#### WHAT YOU WILL DO
Would you repeat all of the records underneath, exactly as written?

---------- SUPPLIED ENTRIES

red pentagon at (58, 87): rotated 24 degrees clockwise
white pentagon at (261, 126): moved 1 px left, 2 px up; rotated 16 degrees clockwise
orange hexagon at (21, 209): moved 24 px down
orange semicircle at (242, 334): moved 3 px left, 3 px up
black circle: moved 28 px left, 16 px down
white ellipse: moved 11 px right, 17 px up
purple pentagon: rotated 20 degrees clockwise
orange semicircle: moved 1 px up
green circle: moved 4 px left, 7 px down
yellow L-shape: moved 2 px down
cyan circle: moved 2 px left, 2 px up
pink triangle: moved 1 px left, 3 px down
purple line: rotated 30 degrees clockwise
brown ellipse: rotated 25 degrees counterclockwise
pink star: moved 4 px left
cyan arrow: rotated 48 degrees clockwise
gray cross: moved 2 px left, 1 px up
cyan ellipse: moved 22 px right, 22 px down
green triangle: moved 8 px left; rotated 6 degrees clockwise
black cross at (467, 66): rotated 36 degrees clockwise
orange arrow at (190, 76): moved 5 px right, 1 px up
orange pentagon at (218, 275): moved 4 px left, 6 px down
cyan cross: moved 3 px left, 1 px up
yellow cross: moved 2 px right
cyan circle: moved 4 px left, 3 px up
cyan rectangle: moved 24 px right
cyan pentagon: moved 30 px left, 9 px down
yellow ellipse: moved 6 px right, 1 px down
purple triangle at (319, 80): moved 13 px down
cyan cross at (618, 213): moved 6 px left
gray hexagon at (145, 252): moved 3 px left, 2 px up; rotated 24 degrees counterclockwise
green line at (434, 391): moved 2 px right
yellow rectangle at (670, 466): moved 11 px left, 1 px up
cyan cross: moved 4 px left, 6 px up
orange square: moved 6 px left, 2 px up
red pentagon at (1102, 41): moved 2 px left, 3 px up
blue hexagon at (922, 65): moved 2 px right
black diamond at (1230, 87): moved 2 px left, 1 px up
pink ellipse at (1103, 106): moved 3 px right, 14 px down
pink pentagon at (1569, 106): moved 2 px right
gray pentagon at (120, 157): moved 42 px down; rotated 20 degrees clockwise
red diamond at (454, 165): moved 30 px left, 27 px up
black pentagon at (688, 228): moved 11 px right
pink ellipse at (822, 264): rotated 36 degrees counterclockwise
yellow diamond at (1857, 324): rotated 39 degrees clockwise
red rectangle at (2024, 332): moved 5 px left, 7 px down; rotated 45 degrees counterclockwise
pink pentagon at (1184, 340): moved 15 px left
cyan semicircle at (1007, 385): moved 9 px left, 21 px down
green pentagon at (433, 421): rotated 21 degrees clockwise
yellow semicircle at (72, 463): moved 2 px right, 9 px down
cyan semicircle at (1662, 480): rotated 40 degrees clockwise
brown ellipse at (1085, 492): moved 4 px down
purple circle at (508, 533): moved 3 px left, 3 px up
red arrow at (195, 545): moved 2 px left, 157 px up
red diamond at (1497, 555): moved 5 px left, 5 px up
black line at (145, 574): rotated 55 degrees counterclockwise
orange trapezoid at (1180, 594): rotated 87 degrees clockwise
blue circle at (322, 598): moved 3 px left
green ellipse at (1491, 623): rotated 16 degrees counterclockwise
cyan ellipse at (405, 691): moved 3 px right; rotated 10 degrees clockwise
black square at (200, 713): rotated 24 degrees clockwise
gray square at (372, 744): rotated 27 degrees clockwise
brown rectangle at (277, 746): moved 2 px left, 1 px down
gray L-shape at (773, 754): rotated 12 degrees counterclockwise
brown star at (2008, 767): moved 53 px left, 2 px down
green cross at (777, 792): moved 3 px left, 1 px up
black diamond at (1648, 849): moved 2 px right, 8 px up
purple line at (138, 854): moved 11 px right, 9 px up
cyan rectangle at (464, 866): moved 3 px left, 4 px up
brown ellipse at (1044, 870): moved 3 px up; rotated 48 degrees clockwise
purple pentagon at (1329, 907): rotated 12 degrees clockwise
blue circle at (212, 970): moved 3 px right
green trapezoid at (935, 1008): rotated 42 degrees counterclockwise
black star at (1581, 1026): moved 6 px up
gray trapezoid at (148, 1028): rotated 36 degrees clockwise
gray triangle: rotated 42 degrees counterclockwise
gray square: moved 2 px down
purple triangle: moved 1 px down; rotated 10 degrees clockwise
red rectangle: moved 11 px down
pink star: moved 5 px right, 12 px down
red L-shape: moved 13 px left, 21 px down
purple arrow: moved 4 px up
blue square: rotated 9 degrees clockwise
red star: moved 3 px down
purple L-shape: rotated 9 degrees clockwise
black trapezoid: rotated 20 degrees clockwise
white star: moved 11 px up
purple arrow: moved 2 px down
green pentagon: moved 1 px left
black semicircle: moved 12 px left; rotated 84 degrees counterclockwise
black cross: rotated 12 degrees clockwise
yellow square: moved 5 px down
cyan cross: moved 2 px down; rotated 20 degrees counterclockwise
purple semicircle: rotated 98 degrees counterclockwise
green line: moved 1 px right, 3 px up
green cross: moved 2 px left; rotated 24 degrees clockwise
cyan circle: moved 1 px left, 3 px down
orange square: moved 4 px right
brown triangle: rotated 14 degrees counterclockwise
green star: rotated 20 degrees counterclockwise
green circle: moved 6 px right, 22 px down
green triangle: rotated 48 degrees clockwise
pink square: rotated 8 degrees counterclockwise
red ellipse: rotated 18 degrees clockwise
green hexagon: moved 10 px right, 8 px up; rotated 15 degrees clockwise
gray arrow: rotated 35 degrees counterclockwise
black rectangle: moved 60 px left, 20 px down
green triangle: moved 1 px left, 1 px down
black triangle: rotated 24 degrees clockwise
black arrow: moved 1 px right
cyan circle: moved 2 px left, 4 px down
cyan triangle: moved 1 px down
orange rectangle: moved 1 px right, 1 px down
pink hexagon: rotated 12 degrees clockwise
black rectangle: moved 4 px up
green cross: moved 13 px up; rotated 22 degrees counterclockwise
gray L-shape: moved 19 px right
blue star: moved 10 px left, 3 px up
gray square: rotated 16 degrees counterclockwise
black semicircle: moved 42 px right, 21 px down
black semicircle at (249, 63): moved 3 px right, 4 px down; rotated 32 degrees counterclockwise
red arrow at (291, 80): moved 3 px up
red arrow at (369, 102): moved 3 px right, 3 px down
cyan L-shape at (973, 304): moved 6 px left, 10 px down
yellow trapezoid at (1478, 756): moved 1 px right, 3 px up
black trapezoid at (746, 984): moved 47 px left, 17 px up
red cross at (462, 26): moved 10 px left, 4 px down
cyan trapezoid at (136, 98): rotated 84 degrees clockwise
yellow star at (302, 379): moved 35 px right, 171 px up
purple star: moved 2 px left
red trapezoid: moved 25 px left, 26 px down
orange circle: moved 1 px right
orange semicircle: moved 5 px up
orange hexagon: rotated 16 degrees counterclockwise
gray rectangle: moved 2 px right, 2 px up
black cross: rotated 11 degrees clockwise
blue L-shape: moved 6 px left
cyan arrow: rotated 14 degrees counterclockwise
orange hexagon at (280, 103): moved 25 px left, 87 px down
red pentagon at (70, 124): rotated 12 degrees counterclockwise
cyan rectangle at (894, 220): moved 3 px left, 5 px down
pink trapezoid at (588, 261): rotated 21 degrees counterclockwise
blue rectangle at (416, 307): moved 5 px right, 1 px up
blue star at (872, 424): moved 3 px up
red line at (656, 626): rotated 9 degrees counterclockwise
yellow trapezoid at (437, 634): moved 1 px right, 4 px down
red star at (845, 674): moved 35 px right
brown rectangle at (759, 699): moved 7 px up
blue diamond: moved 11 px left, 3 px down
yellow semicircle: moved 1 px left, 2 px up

--------------------

#### FINAL ANSWER
red pentagon at (58, 87): rotated 24 degrees clockwise
white pentagon at (261, 126): moved 1 px left, 2 px up; rotated 16 degrees clockwise
orange hexagon at (21, 209): moved 24 px down
orange semicircle at (242, 334): moved 3 px left, 3 px up
black circle: moved 28 px left, 16 px down
white ellipse: moved 11 px right, 17 px up
purple pentagon: rotated 20 degrees clockwise
orange semicircle: moved 1 px up
green circle: moved 4 px left, 7 px down
yellow L-shape: moved 2 px down
cyan circle: moved 2 px left, 2 px up
pink triangle: moved 1 px left, 3 px down
purple line: rotated 30 degrees clockwise
brown ellipse: rotated 25 degrees counterclockwise
pink star: moved 4 px left
cyan arrow: rotated 48 degrees clockwise
gray cross: moved 2 px left, 1 px up
cyan ellipse: moved 22 px right, 22 px down
green triangle: moved 8 px left; rotated 6 degrees clockwise
black cross at (467, 66): rotated 36 degrees clockwise
orange arrow at (190, 76): moved 5 px right, 1 px up
orange pentagon at (218, 275): moved 4 px left, 6 px down
cyan cross: moved 3 px left, 1 px up
yellow cross: moved 2 px right
cyan circle: moved 4 px left, 3 px up
cyan rectangle: moved 24 px right
cyan pentagon: moved 30 px left, 9 px down
yellow ellipse: moved 6 px right, 1 px down
purple triangle at (319, 80): moved 13 px down
cyan cross at (618, 213): moved 6 px left
gray hexagon at (145, 252): moved 3 px left, 2 px up; rotated 24 degrees counterclockwise
green line at (434, 391): moved 2 px right
yellow rectangle at (670, 466): moved 11 px left, 1 px up
cyan cross: moved 4 px left, 6 px up
orange square: moved 6 px left, 2 px up
red pentagon at (1102, 41): moved 2 px left, 3 px up
blue hexagon at (922, 65): moved 2 px right
black diamond at (1230, 87): moved 2 px left, 1 px up
pink ellipse at (1103, 106): moved 3 px right, 14 px down
pink pentagon at (1569, 106): moved 2 px right
gray pentagon at (120, 157): moved 42 px down; rotated 20 degrees clockwise
red diamond at (454, 165): moved 30 px left, 27 px up
black pentagon at (688, 228): moved 11 px right
pink ellipse at (822, 264): rotated 36 degrees counterclockwise
yellow diamond at (1857, 324): rotated 39 degrees clockwise
red rectangle at (2024, 332): moved 5 px left, 7 px down; rotated 45 degrees counterclockwise
pink pentagon at (1184, 340): moved 15 px left
cyan semicircle at (1007, 385): moved 9 px left, 21 px down
green pentagon at (433, 421): rotated 21 degrees clockwise
yellow semicircle at (72, 463): moved 2 px right, 9 px down
cyan semicircle at (1662, 480): rotated 40 degrees clockwise
brown ellipse at (1085, 492): moved 4 px down
purple circle at (508, 533): moved 3 px left, 3 px up
red arrow at (195, 545): moved 2 px left, 157 px up
red diamond at (1497, 555): moved 5 px left, 5 px up
black line at (145, 574): rotated 55 degrees counterclockwise
orange trapezoid at (1180, 594): rotated 87 degrees clockwise
blue circle at (322, 598): moved 3 px left
green ellipse at (1491, 623): rotated 16 degrees counterclockwise
cyan ellipse at (405, 691): moved 3 px right; rotated 10 degrees clockwise
black square at (200, 713): rotated 24 degrees clockwise
gray square at (372, 744): rotated 27 degrees clockwise
brown rectangle at (277, 746): moved 2 px left, 1 px down
gray L-shape at (773, 754): rotated 12 degrees counterclockwise
brown star at (2008, 767): moved 53 px left, 2 px down
green cross at (777, 792): moved 3 px left, 1 px up
black diamond at (1648, 849): moved 2 px right, 8 px up
purple line at (138, 854): moved 11 px right, 9 px up
cyan rectangle at (464, 866): moved 3 px left, 4 px up
brown ellipse at (1044, 870): moved 3 px up; rotated 48 degrees clockwise
purple pentagon at (1329, 907): rotated 12 degrees clockwise
blue circle at (212, 970): moved 3 px right
green trapezoid at (935, 1008): rotated 42 degrees counterclockwise
black star at (1581, 1026): moved 6 px up
gray trapezoid at (148, 1028): rotated 36 degrees clockwise
gray triangle: rotated 42 degrees counterclockwise
gray square: moved 2 px down
purple triangle: moved 1 px down; rotated 10 degrees clockwise
red rectangle: moved 11 px down
pink star: moved 5 px right, 12 px down
red L-shape: moved 13 px left, 21 px down
purple arrow: moved 4 px up
blue square: rotated 9 degrees clockwise
red star: moved 3 px down
purple L-shape: rotated 9 degrees clockwise
black trapezoid: rotated 20 degrees clockwise
white star: moved 11 px up
purple arrow: moved 2 px down
green pentagon: moved 1 px left
black semicircle: moved 12 px left; rotated 84 degrees counterclockwise
black cross: rotated 12 degrees clockwise
yellow square: moved 5 px down
cyan cross: moved 2 px down; rotated 20 degrees counterclockwise
purple semicircle: rotated 98 degrees counterclockwise
green line: moved 1 px right, 3 px up
green cross: moved 2 px left; rotated 24 degrees clockwise
cyan circle: moved 1 px left, 3 px down
orange square: moved 4 px right
brown triangle: rotated 14 degrees counterclockwise
green star: rotated 20 degrees counterclockwise
green circle: moved 6 px right, 22 px down
green triangle: rotated 48 degrees clockwise
pink square: rotated 8 degrees counterclockwise
red ellipse: rotated 18 degrees clockwise
green hexagon: moved 10 px right, 8 px up; rotated 15 degrees clockwise
gray arrow: rotated 35 degrees counterclockwise
black rectangle: moved 60 px left, 20 px down
green triangle: moved 1 px left, 1 px down
black triangle: rotated 24 degrees clockwise
black arrow: moved 1 px right
cyan circle: moved 2 px left, 4 px down
cyan triangle: moved 1 px down
orange rectangle: moved 1 px right, 1 px down
pink hexagon: rotated 12 degrees clockwise
black rectangle: moved 4 px up
green cross: moved 13 px up; rotated 22 degrees counterclockwise
gray L-shape: moved 19 px right
blue star: moved 10 px left, 3 px up
gray square: rotated 16 degrees counterclockwise
black semicircle: moved 42 px right, 21 px down
black semicircle at (249, 63): moved 3 px right, 4 px down; rotated 32 degrees counterclockwise
red arrow at (291, 80): moved 3 px up
red arrow at (369, 102): moved 3 px right, 3 px down
cyan L-shape at (973, 304): moved 6 px left, 10 px down
yellow trapezoid at (1478, 756): moved 1 px right, 3 px up
black trapezoid at (746, 984): moved 47 px left, 17 px up
red cross at (462, 26): moved 10 px left, 4 px down
cyan trapezoid at (136, 98): rotated 84 degrees clockwise
yellow star at (302, 379): moved 35 px right, 171 px up
purple star: moved 2 px left
red trapezoid: moved 25 px left, 26 px down
orange circle: moved 1 px right
orange semicircle: moved 5 px up
orange hexagon: rotated 16 degrees counterclockwise
gray rectangle: moved 2 px right, 2 px up
black cross: rotated 11 degrees clockwise
blue L-shape: moved 6 px left
cyan arrow: rotated 14 degrees counterclockwise
orange hexagon at (280, 103): moved 25 px left, 87 px down
red pentagon at (70, 124): rotated 12 degrees counterclockwise
cyan rectangle at (894, 220): moved 3 px left, 5 px down
pink trapezoid at (588, 261): rotated 21 degrees counterclockwise
blue rectangle at (416, 307): moved 5 px right, 1 px up
blue star at (872, 424): moved 3 px up
red line at (656, 626): rotated 9 degrees counterclockwise
yellow trapezoid at (437, 634): moved 1 px right, 4 px down
red star at (845, 674): moved 35 px right
brown rectangle at (759, 699): moved 7 px up
blue diamond: moved 11 px left, 3 px down
yellow semicircle: moved 1 px left, 2 px up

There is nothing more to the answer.